__Exercise objective__:
Every line below between the line holding "C3: 1.5uF (plus" and the line holding "R108: 1k (5V, NET14) -> 1k (AGND, NET5)", inclusive, should be repeated exactly, and all other lines omitted.

--- Records Enclosed Below ---

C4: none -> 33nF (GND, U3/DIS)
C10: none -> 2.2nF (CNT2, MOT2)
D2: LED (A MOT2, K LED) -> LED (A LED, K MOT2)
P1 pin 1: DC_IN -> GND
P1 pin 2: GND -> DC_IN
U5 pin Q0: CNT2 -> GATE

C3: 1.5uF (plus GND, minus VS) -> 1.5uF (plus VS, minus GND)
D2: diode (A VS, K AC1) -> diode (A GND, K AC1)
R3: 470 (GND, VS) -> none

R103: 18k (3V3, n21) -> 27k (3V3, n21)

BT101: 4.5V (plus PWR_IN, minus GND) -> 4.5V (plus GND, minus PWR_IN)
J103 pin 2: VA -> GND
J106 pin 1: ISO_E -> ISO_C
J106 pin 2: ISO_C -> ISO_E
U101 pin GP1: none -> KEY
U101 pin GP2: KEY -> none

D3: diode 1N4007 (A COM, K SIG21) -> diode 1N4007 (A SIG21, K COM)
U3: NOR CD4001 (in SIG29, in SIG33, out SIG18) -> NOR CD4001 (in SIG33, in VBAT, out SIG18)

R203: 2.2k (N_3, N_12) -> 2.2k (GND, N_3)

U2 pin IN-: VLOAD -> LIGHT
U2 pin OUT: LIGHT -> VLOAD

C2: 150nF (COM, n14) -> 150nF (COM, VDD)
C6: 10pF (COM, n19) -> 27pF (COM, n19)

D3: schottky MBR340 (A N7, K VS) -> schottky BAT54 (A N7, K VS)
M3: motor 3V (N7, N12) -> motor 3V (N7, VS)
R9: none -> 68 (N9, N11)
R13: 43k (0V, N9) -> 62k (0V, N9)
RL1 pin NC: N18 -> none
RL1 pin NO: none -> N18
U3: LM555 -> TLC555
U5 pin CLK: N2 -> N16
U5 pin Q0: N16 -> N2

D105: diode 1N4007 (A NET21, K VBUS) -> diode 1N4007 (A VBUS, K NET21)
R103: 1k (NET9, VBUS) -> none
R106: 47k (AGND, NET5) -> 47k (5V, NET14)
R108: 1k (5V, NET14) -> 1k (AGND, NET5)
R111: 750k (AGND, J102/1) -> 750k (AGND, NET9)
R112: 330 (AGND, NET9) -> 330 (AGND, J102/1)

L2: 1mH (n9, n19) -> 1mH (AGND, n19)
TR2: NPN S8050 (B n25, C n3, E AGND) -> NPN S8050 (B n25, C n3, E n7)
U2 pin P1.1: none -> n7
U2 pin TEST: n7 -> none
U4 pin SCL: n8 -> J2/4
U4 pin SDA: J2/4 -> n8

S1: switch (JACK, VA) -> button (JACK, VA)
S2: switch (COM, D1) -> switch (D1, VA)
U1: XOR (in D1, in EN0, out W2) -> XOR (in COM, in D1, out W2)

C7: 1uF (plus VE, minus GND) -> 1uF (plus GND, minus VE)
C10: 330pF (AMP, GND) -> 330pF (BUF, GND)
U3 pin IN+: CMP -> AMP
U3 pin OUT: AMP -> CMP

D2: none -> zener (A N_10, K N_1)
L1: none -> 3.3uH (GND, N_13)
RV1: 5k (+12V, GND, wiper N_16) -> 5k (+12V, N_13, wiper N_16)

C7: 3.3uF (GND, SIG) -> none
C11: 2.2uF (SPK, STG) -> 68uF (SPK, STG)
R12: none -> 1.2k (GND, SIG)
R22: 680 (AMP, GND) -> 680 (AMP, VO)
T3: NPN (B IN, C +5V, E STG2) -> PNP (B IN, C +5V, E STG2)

--- End of Enclosed Records ---

__Exercise result__:
C3: 1.5uF (plus GND, minus VS) -> 1.5uF (plus VS, minus GND)
D2: diode (A VS, K AC1) -> diode (A GND, K AC1)
R3: 470 (GND, VS) -> none

R103: 18k (3V3, n21) -> 27k (3V3, n21)

BT101: 4.5V (plus PWR_IN, minus GND) -> 4.5V (plus GND, minus PWR_IN)
J103 pin 2: VA -> GND
J106 pin 1: ISO_E -> ISO_C
J106 pin 2: ISO_C -> ISO_E
U101 pin GP1: none -> KEY
U101 pin GP2: KEY -> none

D3: diode 1N4007 (A COM, K SIG21) -> diode 1N4007 (A SIG21, K COM)
U3: NOR CD4001 (in SIG29, in SIG33, out SIG18) -> NOR CD4001 (in SIG33, in VBAT, out SIG18)

R203: 2.2k (N_3, N_12) -> 2.2k (GND, N_3)

U2 pin IN-: VLOAD -> LIGHT
U2 pin OUT: LIGHT -> VLOAD

C2: 150nF (COM, n14) -> 150nF (COM, VDD)
C6: 10pF (COM, n19) -> 27pF (COM, n19)

D3: schottky MBR340 (A N7, K VS) -> schottky BAT54 (A N7, K VS)
M3: motor 3V (N7, N12) -> motor 3V (N7, VS)
R9: none -> 68 (N9, N11)
R13: 43k (0V, N9) -> 62k (0V, N9)
RL1 pin NC: N18 -> none
RL1 pin NO: none -> N18
U3: LM555 -> TLC555
U5 pin CLK: N2 -> N16
U5 pin Q0: N16 -> N2

D105: diode 1N4007 (A NET21, K VBUS) -> diode 1N4007 (A VBUS, K NET21)
R103: 1k (NET9, VBUS) -> none
R106: 47k (AGND, NET5) -> 47k (5V, NET14)
R108: 1k (5V, NET14) -> 1k (AGND, NET5)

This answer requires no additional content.